INFORMATION GIVEN:
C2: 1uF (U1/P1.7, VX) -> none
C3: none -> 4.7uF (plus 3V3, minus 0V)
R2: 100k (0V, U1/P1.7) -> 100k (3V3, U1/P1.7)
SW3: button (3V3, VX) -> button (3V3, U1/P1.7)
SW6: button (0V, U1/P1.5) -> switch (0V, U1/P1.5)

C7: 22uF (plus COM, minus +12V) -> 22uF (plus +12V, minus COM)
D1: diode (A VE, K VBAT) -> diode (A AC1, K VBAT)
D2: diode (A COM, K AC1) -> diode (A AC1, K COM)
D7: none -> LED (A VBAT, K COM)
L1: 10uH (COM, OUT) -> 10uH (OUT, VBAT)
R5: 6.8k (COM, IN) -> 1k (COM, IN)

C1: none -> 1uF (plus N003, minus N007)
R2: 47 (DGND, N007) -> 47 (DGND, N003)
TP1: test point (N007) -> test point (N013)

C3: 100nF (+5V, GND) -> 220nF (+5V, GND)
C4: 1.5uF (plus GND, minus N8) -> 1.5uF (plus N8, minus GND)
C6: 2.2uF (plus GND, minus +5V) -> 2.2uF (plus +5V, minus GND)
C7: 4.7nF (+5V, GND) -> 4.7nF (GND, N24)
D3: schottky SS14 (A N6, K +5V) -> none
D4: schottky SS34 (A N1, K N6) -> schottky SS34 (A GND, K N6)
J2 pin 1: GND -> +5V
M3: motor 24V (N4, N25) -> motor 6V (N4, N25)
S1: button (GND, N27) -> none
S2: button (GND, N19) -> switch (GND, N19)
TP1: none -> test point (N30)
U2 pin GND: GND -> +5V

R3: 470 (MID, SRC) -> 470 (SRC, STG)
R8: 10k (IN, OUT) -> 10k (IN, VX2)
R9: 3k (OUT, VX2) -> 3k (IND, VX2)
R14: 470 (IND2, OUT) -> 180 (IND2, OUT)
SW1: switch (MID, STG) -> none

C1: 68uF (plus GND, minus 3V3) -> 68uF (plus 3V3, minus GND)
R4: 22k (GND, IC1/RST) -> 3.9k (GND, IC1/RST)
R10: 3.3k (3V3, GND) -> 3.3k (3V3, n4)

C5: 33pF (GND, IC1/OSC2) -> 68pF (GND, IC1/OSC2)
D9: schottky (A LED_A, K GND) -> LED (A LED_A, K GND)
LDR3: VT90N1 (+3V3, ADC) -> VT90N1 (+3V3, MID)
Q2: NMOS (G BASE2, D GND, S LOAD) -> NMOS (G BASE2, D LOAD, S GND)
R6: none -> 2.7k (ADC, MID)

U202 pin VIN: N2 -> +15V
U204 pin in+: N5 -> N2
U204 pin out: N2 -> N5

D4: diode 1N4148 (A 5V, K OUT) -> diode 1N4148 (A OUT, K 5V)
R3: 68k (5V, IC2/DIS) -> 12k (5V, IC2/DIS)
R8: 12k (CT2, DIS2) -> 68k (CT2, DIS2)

EXERCISE PROMPT: Each line that contains the string "none" should be copied from the data above.

RESPONSE BELOW:
C2: 1uF (U1/P1.7, VX) -> none
C3: none -> 4.7uF (plus 3V3, minus 0V)
D7: none -> LED (A VBAT, K COM)
C1: none -> 1uF (plus N003, minus N007)
D3: schottky SS14 (A N6, K +5V) -> none
S1: button (GND, N27) -> none
TP1: none -> test point (N30)
SW1: switch (MID, STG) -> none
R6: none -> 2.7k (ADC, MID)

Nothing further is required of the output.